Object correspondence data:
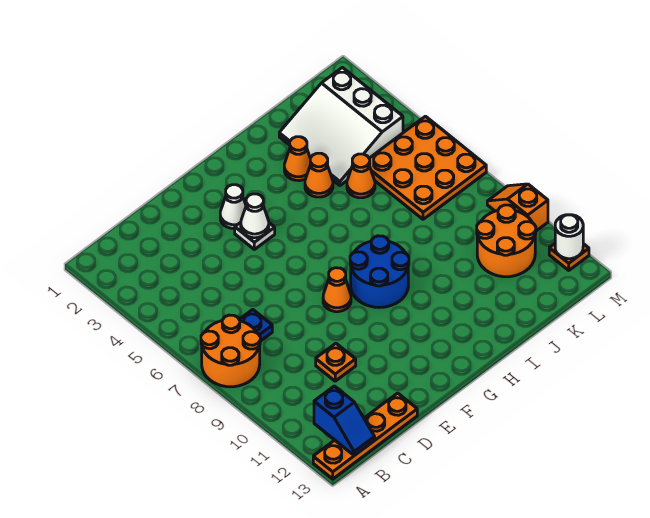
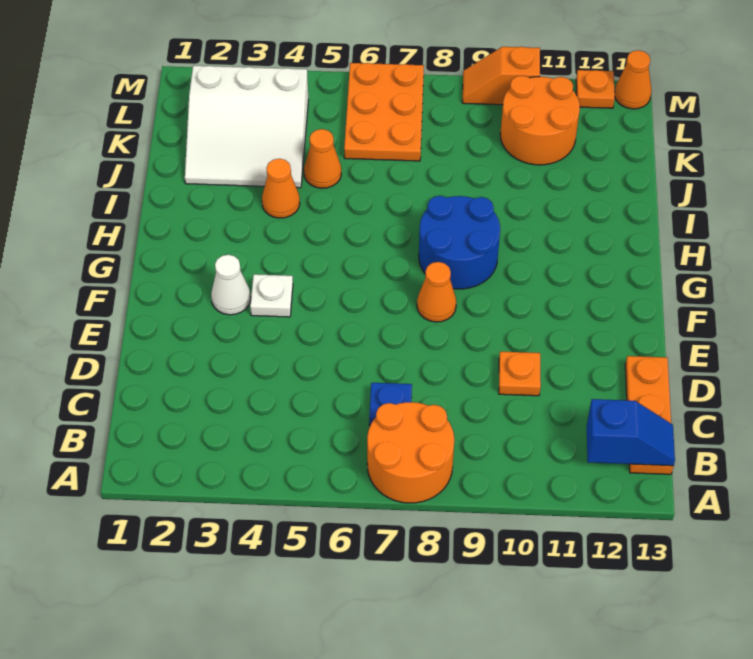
orange plate A13:D13 level 1 -> orange plate B13:D13 level 1
white cone F4 level 2 -> none
orange cone I3 level 1 -> orange cone M13 level 1
orange plate K5:M7 level 1 -> orange plate K6:M7 level 1
white round brick M12 level 2 -> none

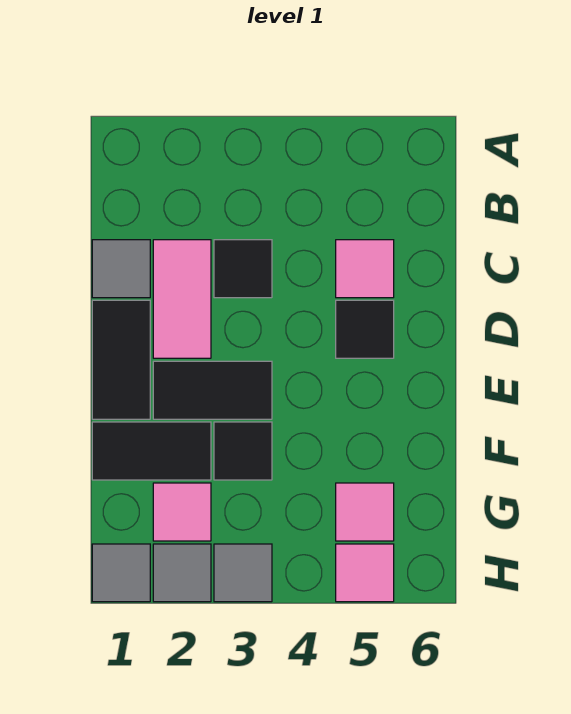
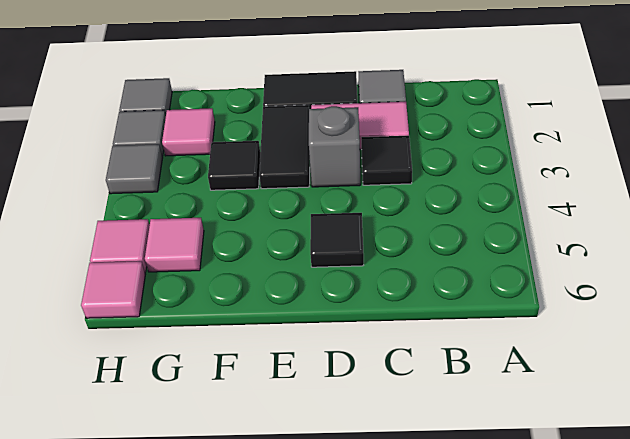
pink tile C5 level 1 -> pink tile H6 level 1
none -> grey brick D3 level 1
black tile F1:F2 level 1 -> none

— Exercise objective —
Please return the lines above exactly, with the pictures omitted.

— Task output —
orange plate A13:D13 level 1 -> orange plate B13:D13 level 1
white cone F4 level 2 -> none
orange cone I3 level 1 -> orange cone M13 level 1
orange plate K5:M7 level 1 -> orange plate K6:M7 level 1
white round brick M12 level 2 -> none

pink tile C5 level 1 -> pink tile H6 level 1
none -> grey brick D3 level 1
black tile F1:F2 level 1 -> none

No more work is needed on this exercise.